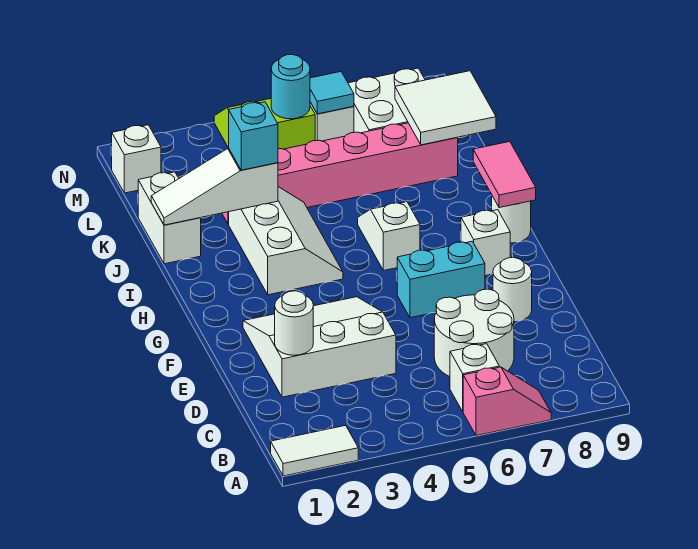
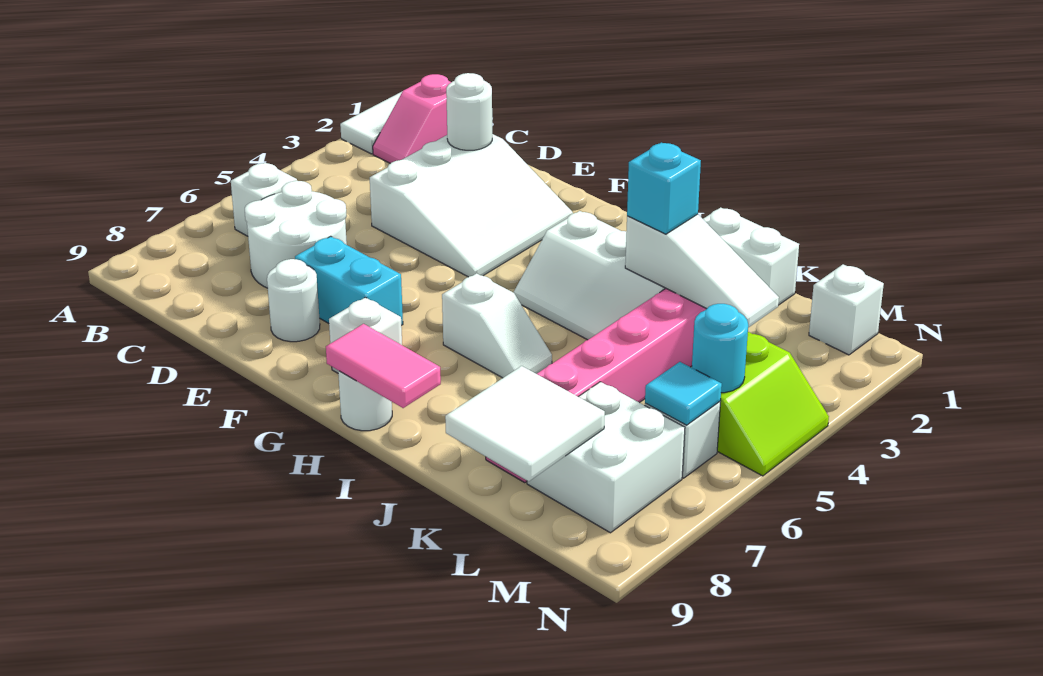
pink slope A6:A7 level 1 top 6 -> pink slope B1:B2 level 1 top 1
cyan brick F6:F7 level 1 -> cyan brick E7:F7 level 1
white slope J1:J3 level 2 top 3 -> white slope J3:L3 level 2 top J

_ACTIVITY_:
Print the material again, unchanged, without its pictures.

_ANSWER TO THE EXERCISE_:
pink slope A6:A7 level 1 top 6 -> pink slope B1:B2 level 1 top 1
cyan brick F6:F7 level 1 -> cyan brick E7:F7 level 1
white slope J1:J3 level 2 top 3 -> white slope J3:L3 level 2 top J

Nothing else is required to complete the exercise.